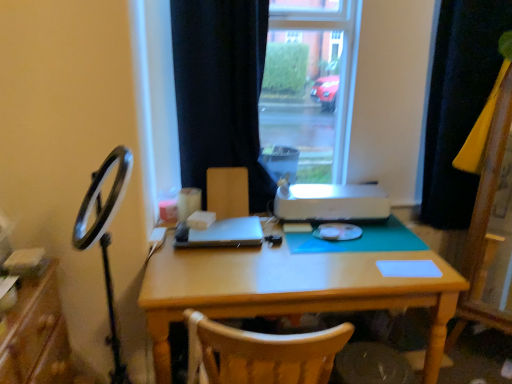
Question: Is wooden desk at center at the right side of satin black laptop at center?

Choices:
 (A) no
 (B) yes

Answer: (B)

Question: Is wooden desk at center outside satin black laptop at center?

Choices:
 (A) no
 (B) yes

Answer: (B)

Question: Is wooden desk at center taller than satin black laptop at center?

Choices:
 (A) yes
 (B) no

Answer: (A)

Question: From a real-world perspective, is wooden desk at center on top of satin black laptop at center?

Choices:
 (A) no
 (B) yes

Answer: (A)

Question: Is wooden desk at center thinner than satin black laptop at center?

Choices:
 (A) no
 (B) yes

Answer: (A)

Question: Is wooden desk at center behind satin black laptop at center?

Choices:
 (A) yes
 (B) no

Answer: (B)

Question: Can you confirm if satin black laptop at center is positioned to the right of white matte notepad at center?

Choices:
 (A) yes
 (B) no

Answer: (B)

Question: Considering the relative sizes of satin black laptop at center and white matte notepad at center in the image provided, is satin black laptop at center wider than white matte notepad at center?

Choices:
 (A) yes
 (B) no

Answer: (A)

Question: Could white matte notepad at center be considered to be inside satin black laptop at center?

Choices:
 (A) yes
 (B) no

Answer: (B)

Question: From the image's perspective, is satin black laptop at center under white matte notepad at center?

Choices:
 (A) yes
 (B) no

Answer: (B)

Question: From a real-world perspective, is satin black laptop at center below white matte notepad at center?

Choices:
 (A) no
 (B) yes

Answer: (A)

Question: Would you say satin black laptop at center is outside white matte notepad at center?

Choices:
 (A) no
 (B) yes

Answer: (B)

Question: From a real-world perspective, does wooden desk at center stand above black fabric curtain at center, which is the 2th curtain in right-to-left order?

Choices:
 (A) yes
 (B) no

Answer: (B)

—————

» **ACTIVITY**
Show each line of the listing that contains the word "than", copied word for word.

» **ANSWER TO THIS EXERCISE**
Question: Is wooden desk at center taller than satin black laptop at center?
Question: Is wooden desk at center thinner than satin black laptop at center?
Question: Considering the relative sizes of satin black laptop at center and white matte notepad at center in the image provided, is satin black laptop at center wider than white matte notepad at center?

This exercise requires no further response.